| WHAT IS NEEDED |
Retype each record exactly; no pictures.

#### EXERCISE INPUT

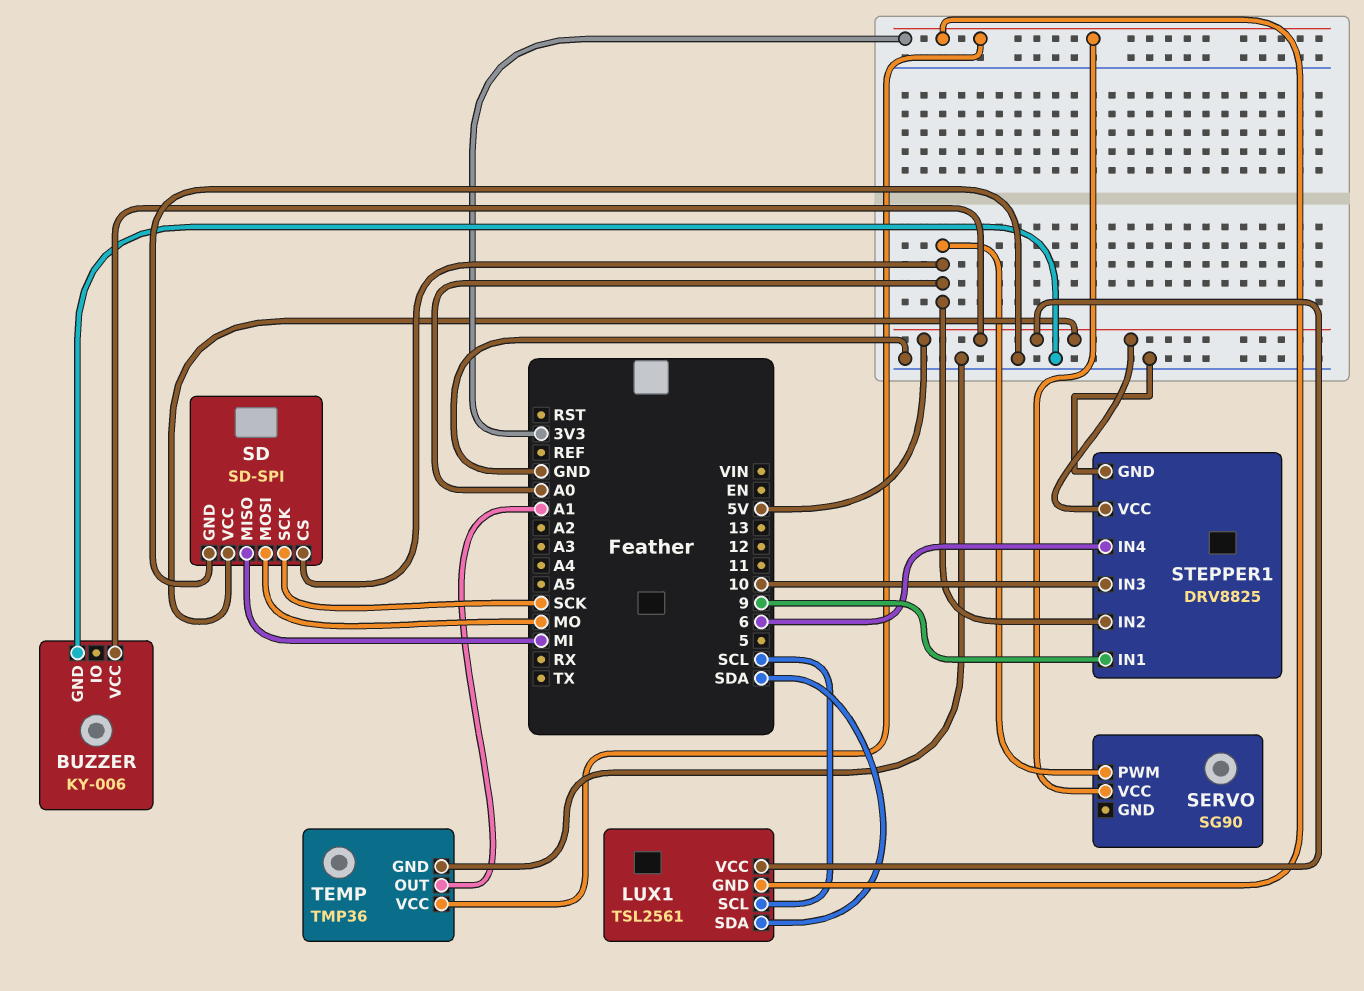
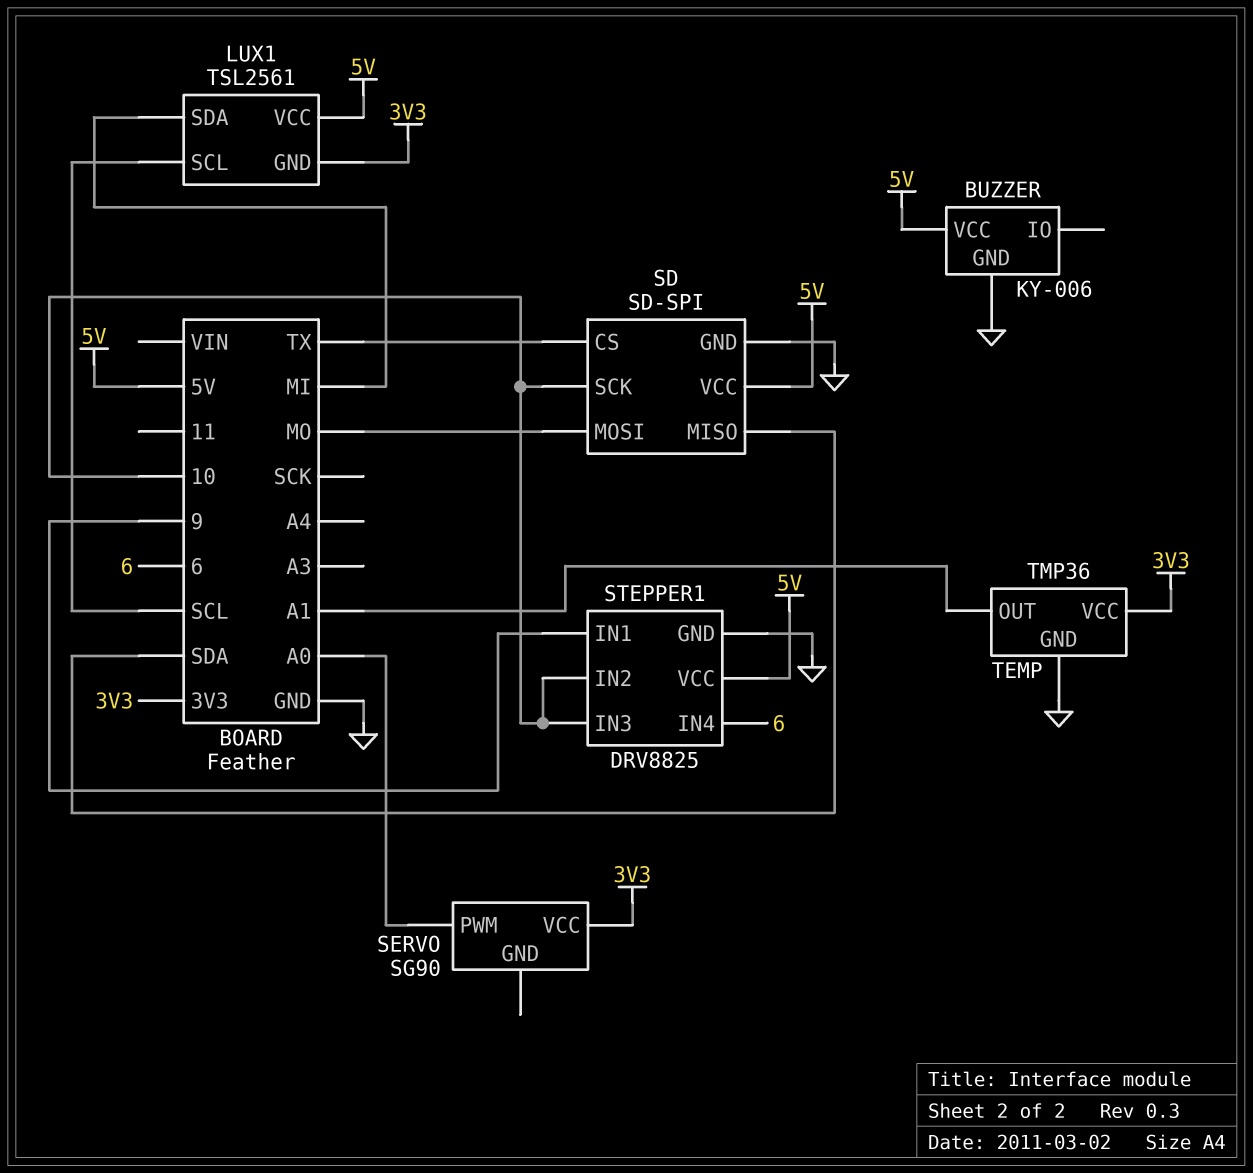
LUX1 pin SDA: SDA -> MI
SD pin CS: A0 -> TX
SD pin MISO: MI -> SDA
SD pin SCK: SCK -> 10
STEPPER1 pin IN2: A0 -> 10

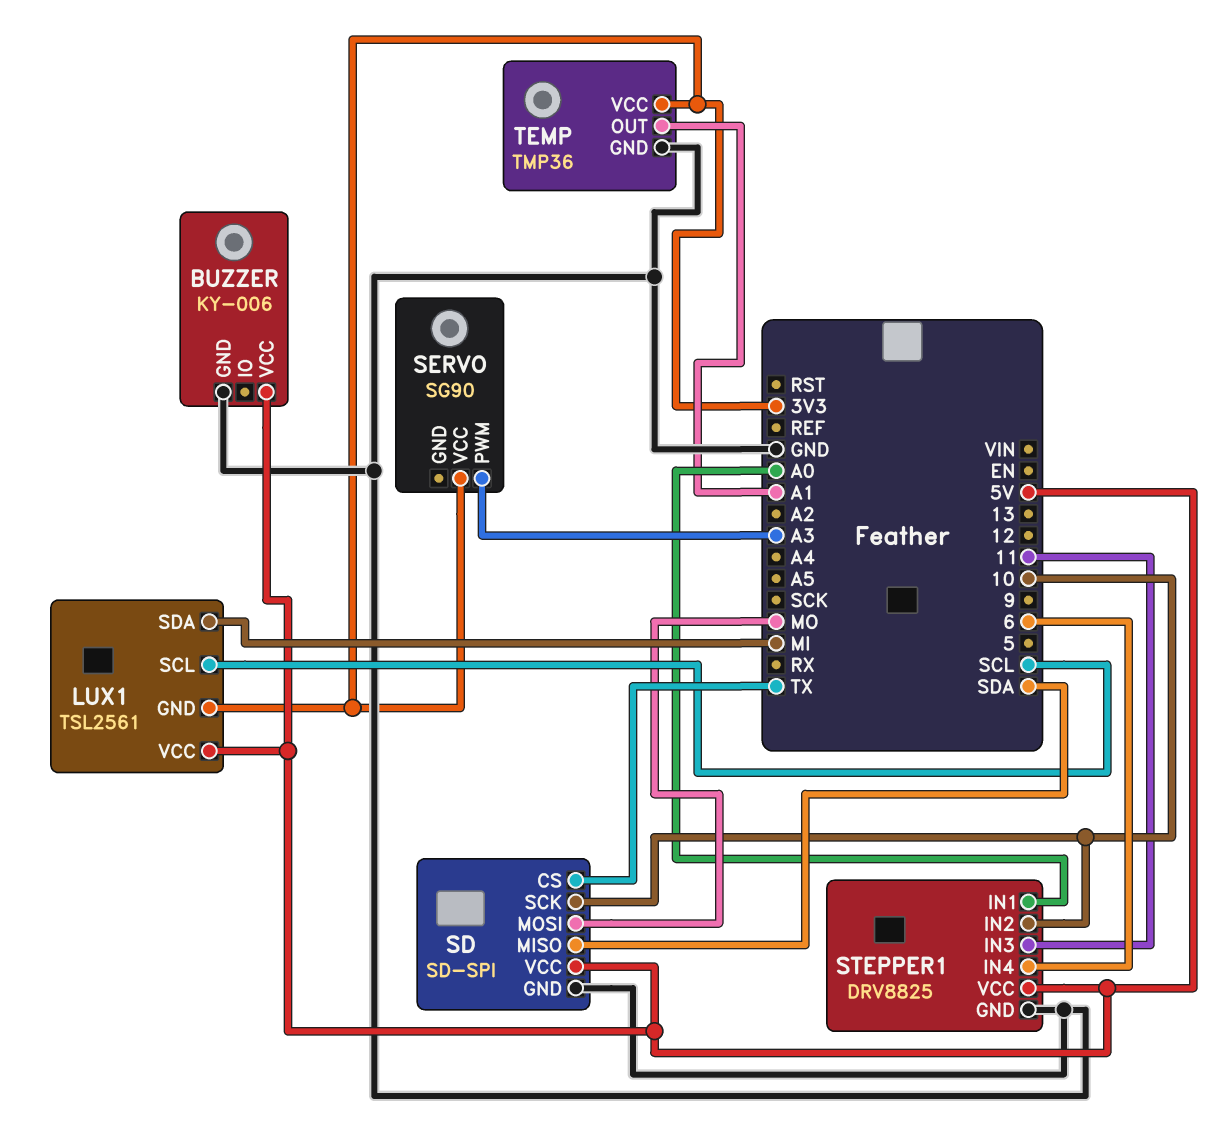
SERVO pin PWM: A0 -> A3
STEPPER1 pin IN1: 9 -> A0
STEPPER1 pin IN3: 10 -> 11

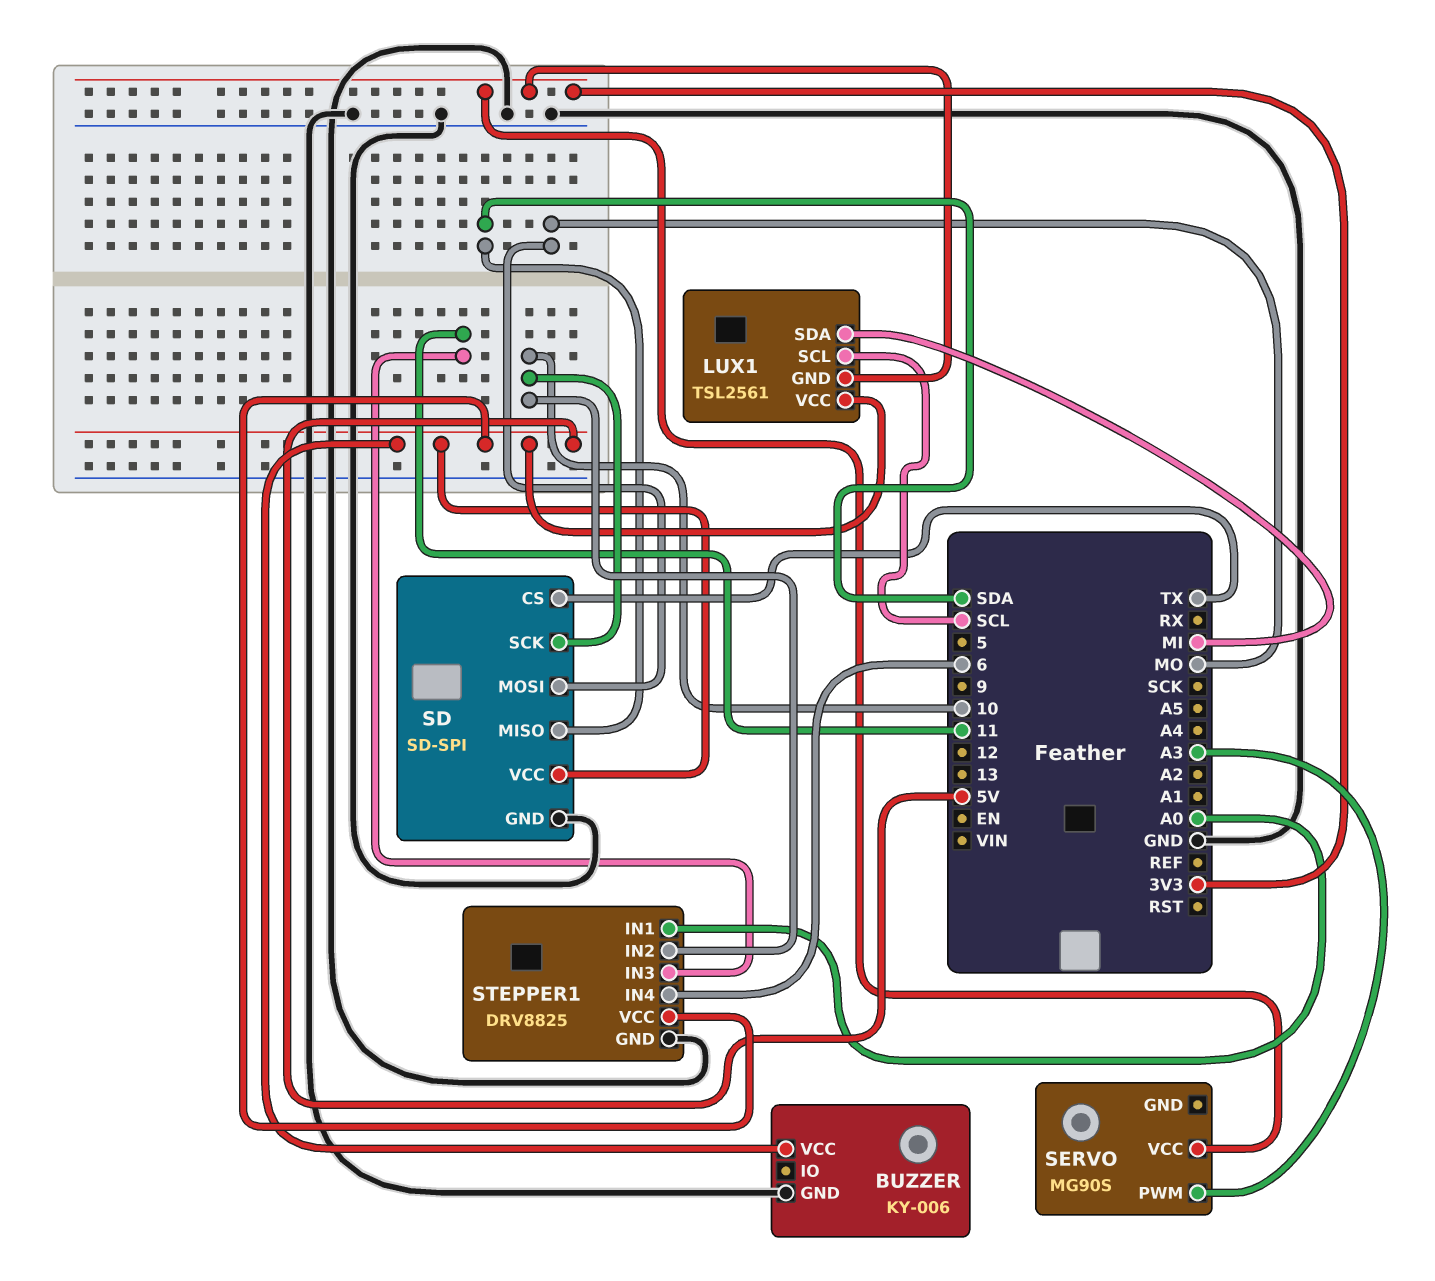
SERVO: SG90 -> MG90S
TEMP: TMP36 -> none
TEMP pin GND: GND -> none
TEMP pin OUT: A1 -> none
TEMP pin VCC: 3V3 -> none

########

| RESPONSE BOX |
LUX1 pin SDA: SDA -> MI
SD pin CS: A0 -> TX
SD pin MISO: MI -> SDA
SD pin SCK: SCK -> 10
STEPPER1 pin IN2: A0 -> 10

SERVO pin PWM: A0 -> A3
STEPPER1 pin IN1: 9 -> A0
STEPPER1 pin IN3: 10 -> 11

SERVO: SG90 -> MG90S
TEMP: TMP36 -> none
TEMP pin GND: GND -> none
TEMP pin OUT: A1 -> none
TEMP pin VCC: 3V3 -> none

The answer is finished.